[[ Data supplied, beginning ]]

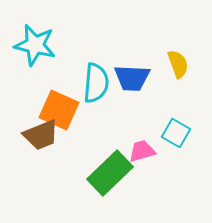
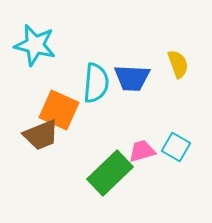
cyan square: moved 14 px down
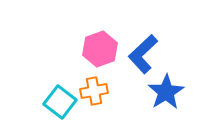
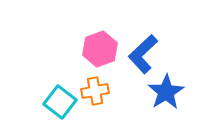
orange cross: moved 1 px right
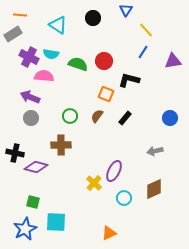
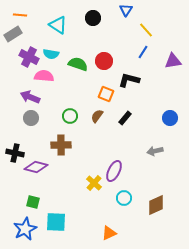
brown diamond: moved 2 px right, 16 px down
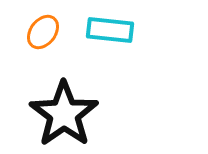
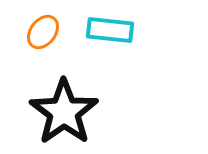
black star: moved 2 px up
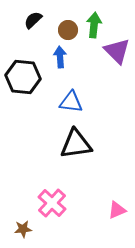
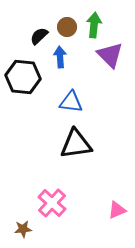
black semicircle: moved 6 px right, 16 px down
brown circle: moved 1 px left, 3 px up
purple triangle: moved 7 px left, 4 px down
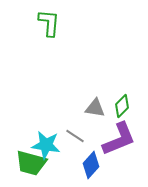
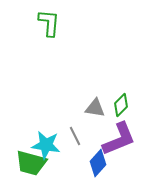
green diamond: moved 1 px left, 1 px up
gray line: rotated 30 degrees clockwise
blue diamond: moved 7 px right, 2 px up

[[ Data supplied, end ]]
[[ Data supplied, beginning ]]

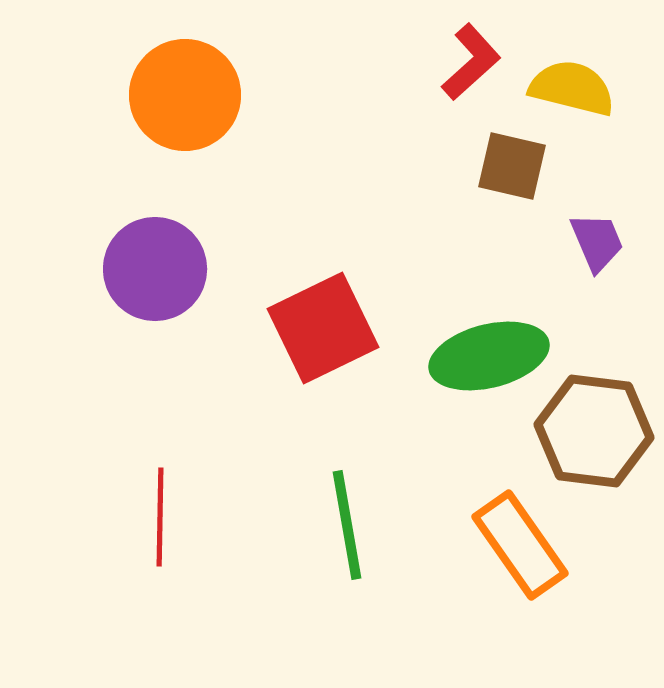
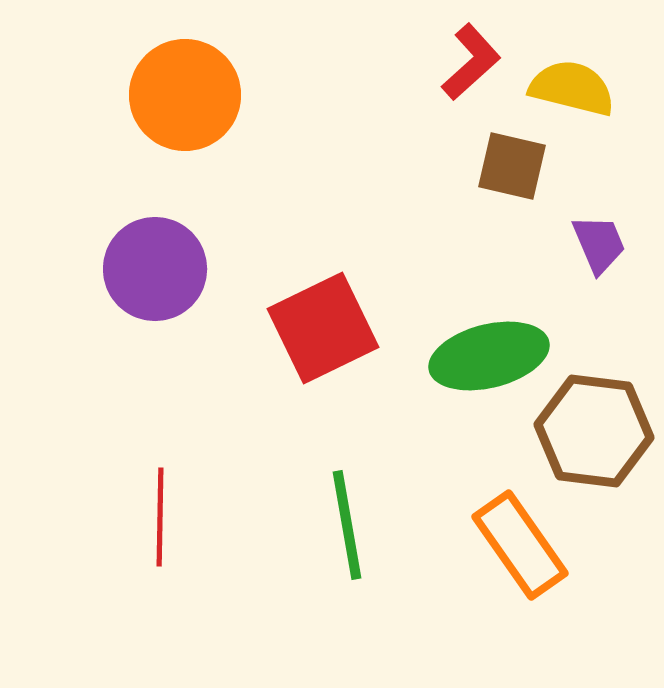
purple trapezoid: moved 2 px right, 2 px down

[[ Data supplied, end ]]
[[ Data supplied, beginning ]]

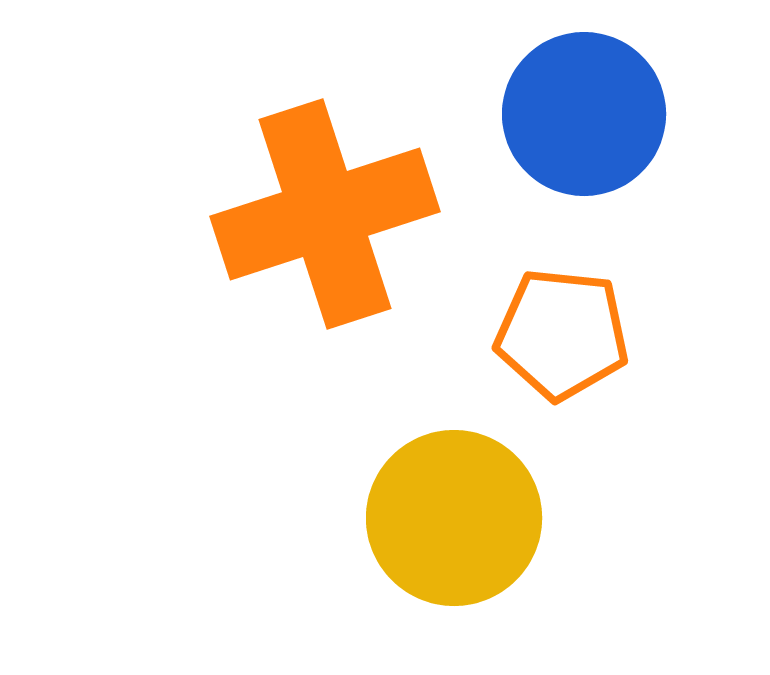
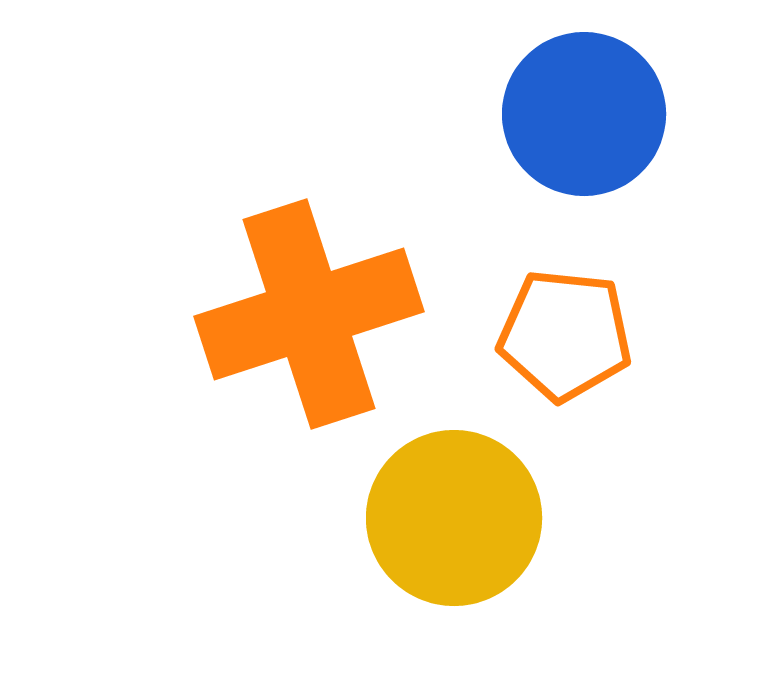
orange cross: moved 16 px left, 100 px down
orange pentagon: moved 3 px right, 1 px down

[[ Data supplied, end ]]

For each line above that contains the word "diamond", make a copy.

Response to the exercise -
brown diamond: moved 2 px right, 16 px down
green diamond: moved 1 px left, 1 px up
blue diamond: moved 7 px right, 2 px up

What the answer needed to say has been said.